Given records
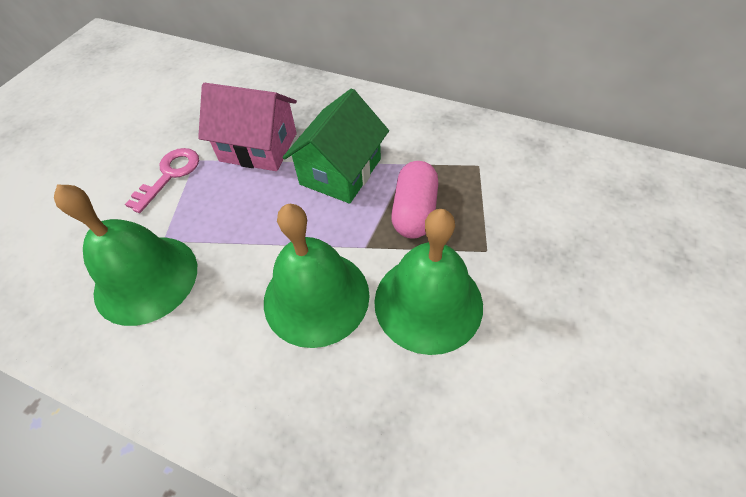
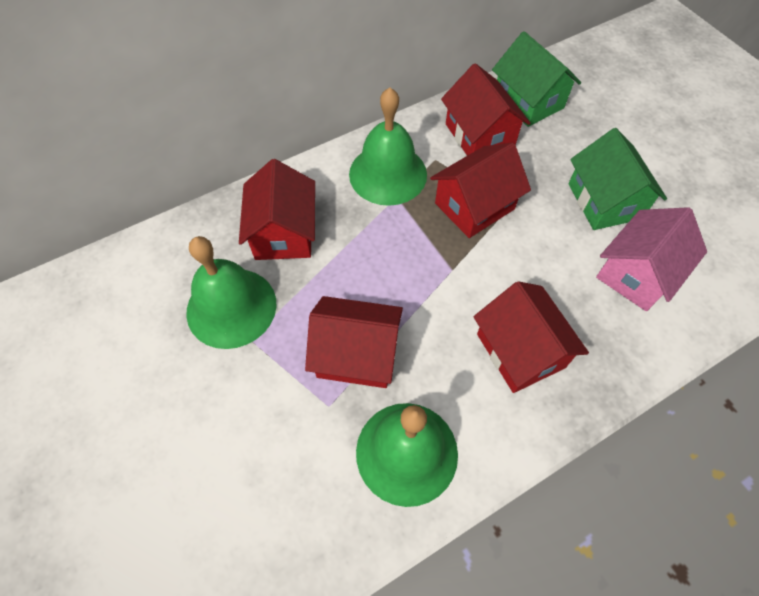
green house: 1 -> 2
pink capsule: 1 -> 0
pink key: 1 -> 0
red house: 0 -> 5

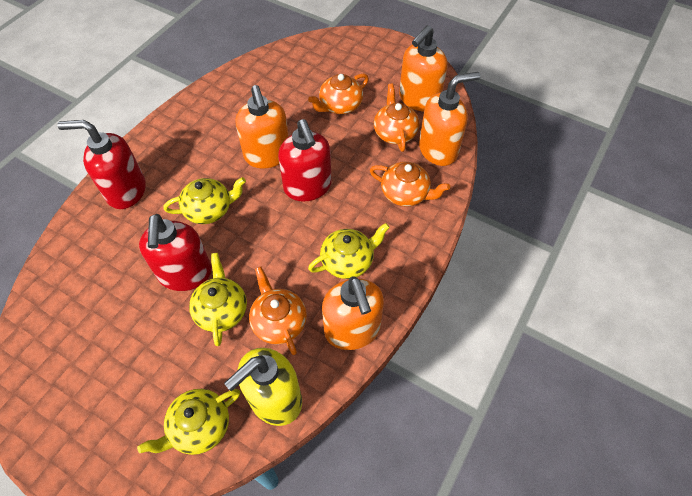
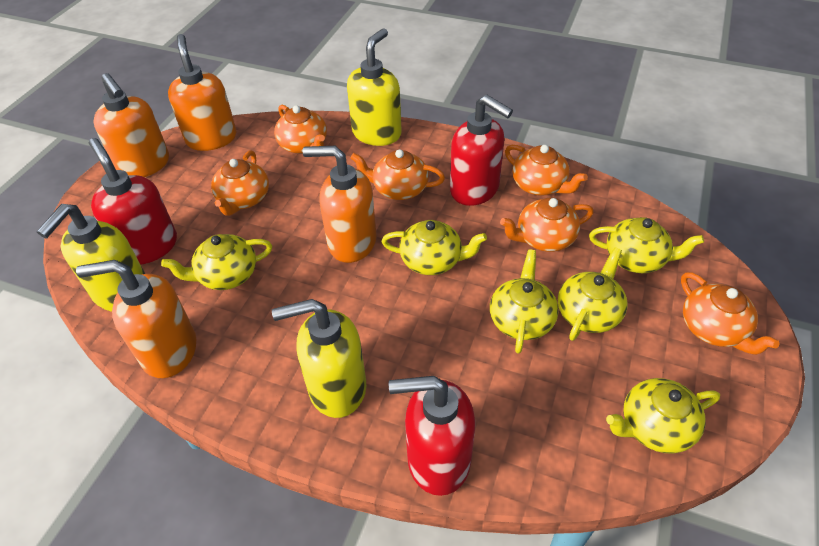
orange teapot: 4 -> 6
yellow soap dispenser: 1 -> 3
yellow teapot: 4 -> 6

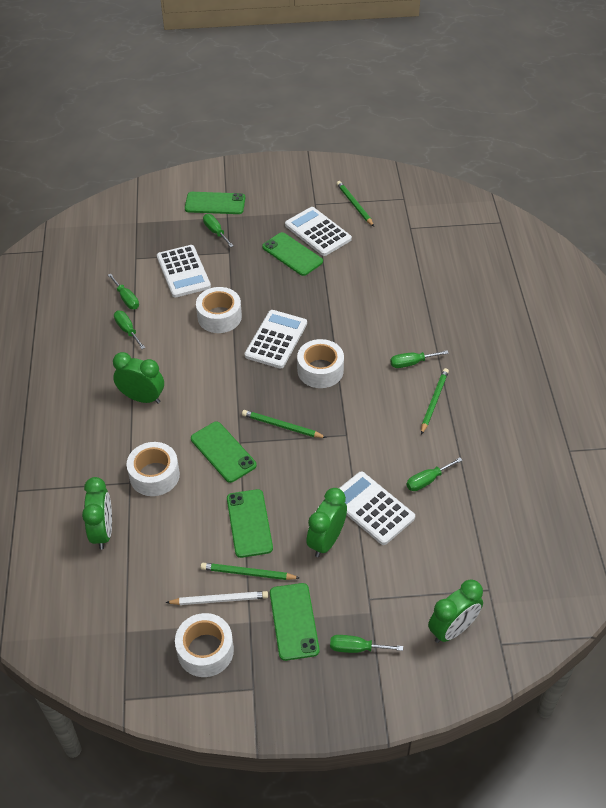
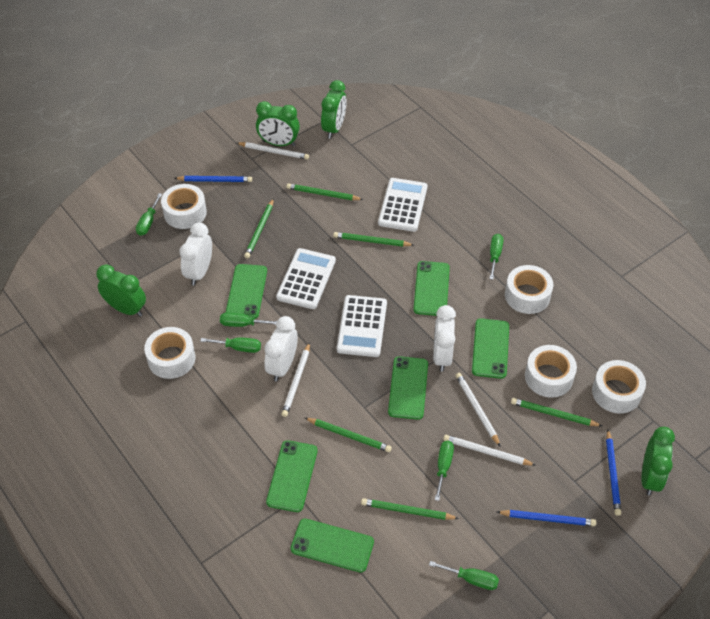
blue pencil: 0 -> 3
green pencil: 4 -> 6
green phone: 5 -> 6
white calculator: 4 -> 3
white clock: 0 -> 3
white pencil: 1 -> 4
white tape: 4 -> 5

Task item
Transcribe every entry above exactly. Omit all pictures.

Answer below
green house: 1 -> 2
pink capsule: 1 -> 0
pink key: 1 -> 0
red house: 0 -> 5

orange teapot: 4 -> 6
yellow soap dispenser: 1 -> 3
yellow teapot: 4 -> 6

blue pencil: 0 -> 3
green pencil: 4 -> 6
green phone: 5 -> 6
white calculator: 4 -> 3
white clock: 0 -> 3
white pencil: 1 -> 4
white tape: 4 -> 5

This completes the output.